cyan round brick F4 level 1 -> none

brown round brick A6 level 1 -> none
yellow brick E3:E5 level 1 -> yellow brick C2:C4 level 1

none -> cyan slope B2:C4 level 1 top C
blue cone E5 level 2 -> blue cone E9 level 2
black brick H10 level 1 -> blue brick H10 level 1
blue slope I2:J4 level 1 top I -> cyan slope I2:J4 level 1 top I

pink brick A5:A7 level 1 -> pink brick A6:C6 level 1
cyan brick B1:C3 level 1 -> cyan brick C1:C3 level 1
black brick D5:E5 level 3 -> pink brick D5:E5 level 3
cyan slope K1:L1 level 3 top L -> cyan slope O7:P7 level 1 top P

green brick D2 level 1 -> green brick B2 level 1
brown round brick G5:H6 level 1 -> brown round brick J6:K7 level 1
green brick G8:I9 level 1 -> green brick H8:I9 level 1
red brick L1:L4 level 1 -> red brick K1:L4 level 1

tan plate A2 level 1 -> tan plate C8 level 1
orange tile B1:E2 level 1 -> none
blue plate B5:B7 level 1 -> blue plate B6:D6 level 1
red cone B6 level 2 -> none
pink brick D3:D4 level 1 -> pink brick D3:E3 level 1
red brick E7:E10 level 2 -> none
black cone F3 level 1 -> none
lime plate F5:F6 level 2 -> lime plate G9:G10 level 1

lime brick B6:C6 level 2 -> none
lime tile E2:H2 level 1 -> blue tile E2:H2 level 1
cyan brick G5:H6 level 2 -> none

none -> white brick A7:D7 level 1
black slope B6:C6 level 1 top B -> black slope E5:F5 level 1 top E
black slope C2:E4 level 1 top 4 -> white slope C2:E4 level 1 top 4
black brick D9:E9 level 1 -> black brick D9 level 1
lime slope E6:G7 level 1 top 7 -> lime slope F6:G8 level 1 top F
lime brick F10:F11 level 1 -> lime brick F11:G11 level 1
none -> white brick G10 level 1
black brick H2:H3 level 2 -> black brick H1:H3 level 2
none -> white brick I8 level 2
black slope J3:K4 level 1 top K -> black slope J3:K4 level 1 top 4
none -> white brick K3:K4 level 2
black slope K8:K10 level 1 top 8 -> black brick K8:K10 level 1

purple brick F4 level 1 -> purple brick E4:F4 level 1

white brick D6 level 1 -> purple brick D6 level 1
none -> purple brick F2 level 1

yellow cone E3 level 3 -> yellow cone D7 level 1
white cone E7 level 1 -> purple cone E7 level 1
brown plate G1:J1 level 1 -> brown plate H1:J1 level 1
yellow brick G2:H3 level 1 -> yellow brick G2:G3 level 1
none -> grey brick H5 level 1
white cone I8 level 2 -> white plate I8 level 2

⁂

● What is needed: Whenever the word "white" turns up in a line of the listing above, copy the line.

● Response to the exercise:
none -> white brick A7:D7 level 1
black slope C2:E4 level 1 top 4 -> white slope C2:E4 level 1 top 4
none -> white brick G10 level 1
none -> white brick I8 level 2
none -> white brick K3:K4 level 2
white brick D6 level 1 -> purple brick D6 level 1
white cone E7 level 1 -> purple cone E7 level 1
white cone I8 level 2 -> white plate I8 level 2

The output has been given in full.